──────── Data records
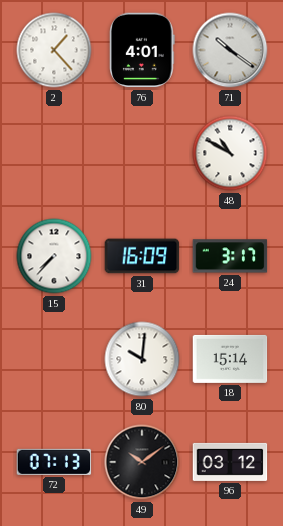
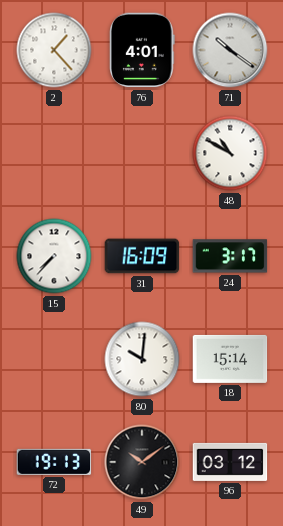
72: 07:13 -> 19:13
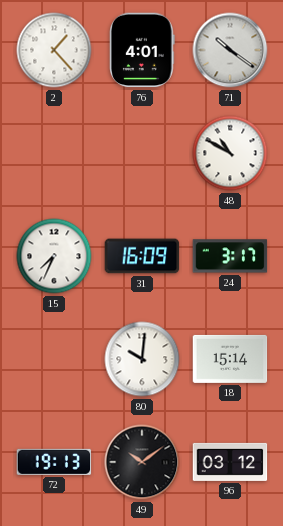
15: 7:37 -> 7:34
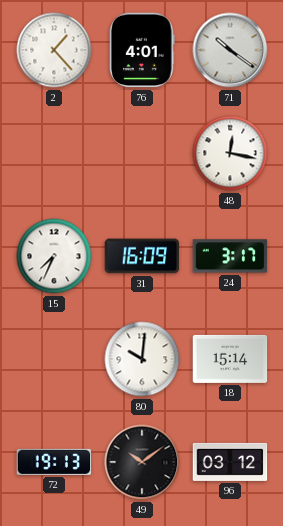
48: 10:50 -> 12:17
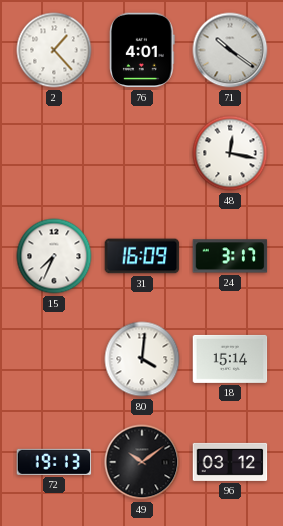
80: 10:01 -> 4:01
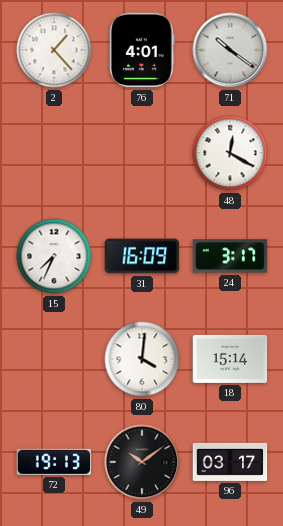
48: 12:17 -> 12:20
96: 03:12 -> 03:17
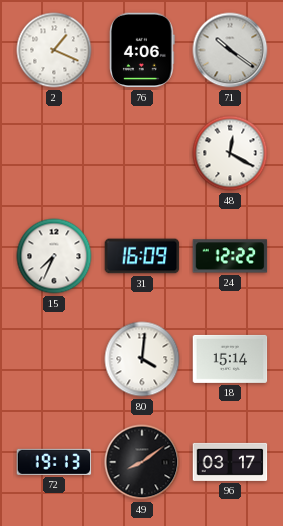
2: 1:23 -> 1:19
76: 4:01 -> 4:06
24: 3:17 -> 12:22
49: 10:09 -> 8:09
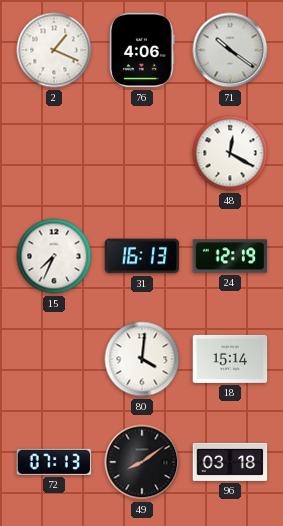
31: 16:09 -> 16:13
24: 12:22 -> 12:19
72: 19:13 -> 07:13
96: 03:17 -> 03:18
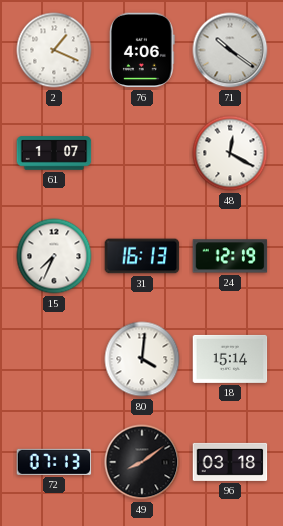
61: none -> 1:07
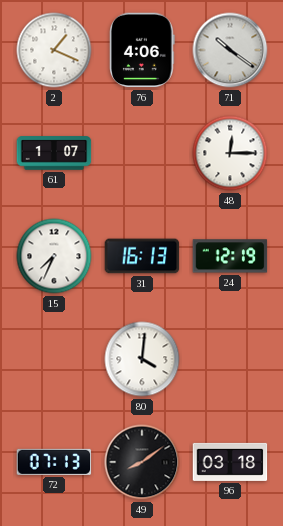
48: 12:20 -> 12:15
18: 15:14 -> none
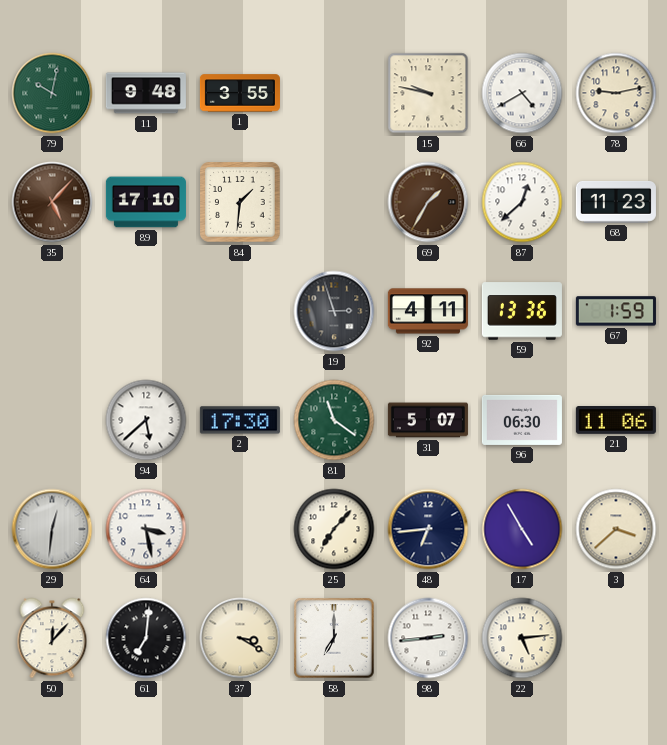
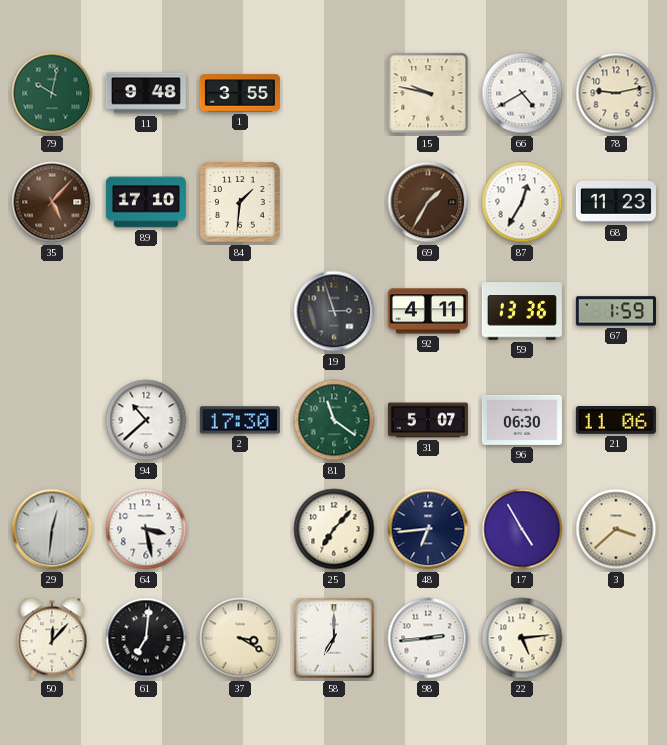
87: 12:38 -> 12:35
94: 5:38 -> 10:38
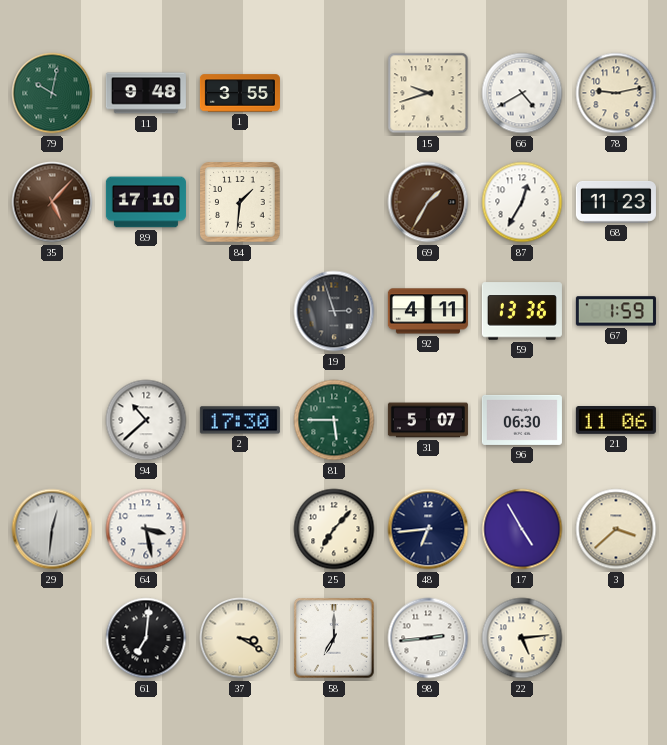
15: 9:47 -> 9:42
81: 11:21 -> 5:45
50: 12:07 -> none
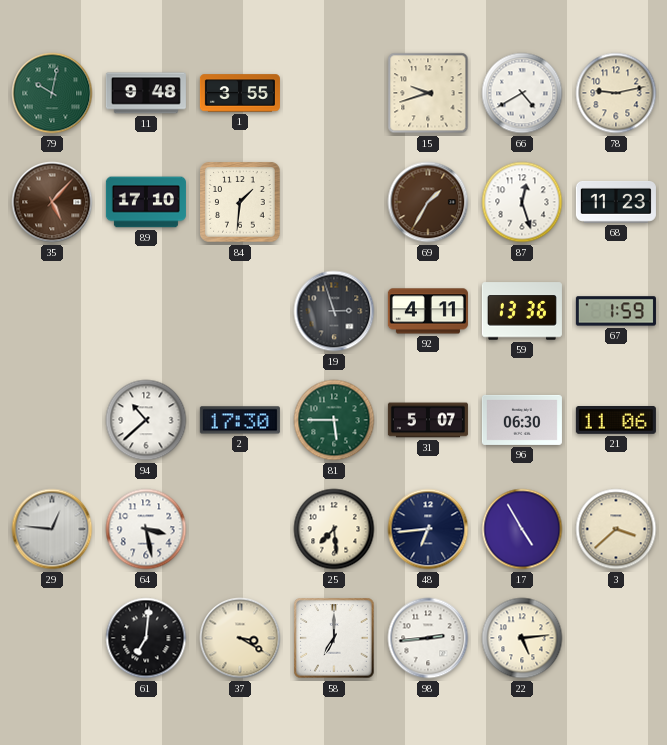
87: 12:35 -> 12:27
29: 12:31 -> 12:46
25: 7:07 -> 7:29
────────────────
- Required work -
Please give the lines above as a Markdown table with the columns "Number" and "Line", leaving out the pictures and any blank lines.

- Complete response -
| Number | Line |
|---|---|
| 1 | 72: 07:13 -> 19:13 |
| 2 | 15: 7:37 -> 7:34 |
| 3 | 48: 10:50 -> 12:17 |
| 4 | 80: 10:01 -> 4:01 |
| 5 | 48: 12:17 -> 12:20 |
| 6 | 96: 03:12 -> 03:17 |
| 7 | 2: 1:23 -> 1:19 |
| 8 | 76: 4:01 -> 4:06 |
| 9 | 24: 3:17 -> 12:22 |
| 10 | 49: 10:09 -> 8:09 |
| 11 | 31: 16:09 -> 16:13 |
| 12 | 24: 12:22 -> 12:19 |
| 13 | 72: 19:13 -> 07:13 |
| 14 | 96: 03:17 -> 03:18 |
| 15 | 61: none -> 1:07 |
| 16 | 48: 12:20 -> 12:15 |
| 17 | 18: 15:14 -> none |
| 18 | 87: 12:38 -> 12:35 |
| 19 | 94: 5:38 -> 10:38 |
| 20 | 15: 9:47 -> 9:42 |
| 21 | 81: 11:21 -> 5:45 |
| 22 | 50: 12:07 -> none |
| 23 | 87: 12:35 -> 12:27 |
| 24 | 29: 12:31 -> 12:46 |
| 25 | 25: 7:07 -> 7:29 |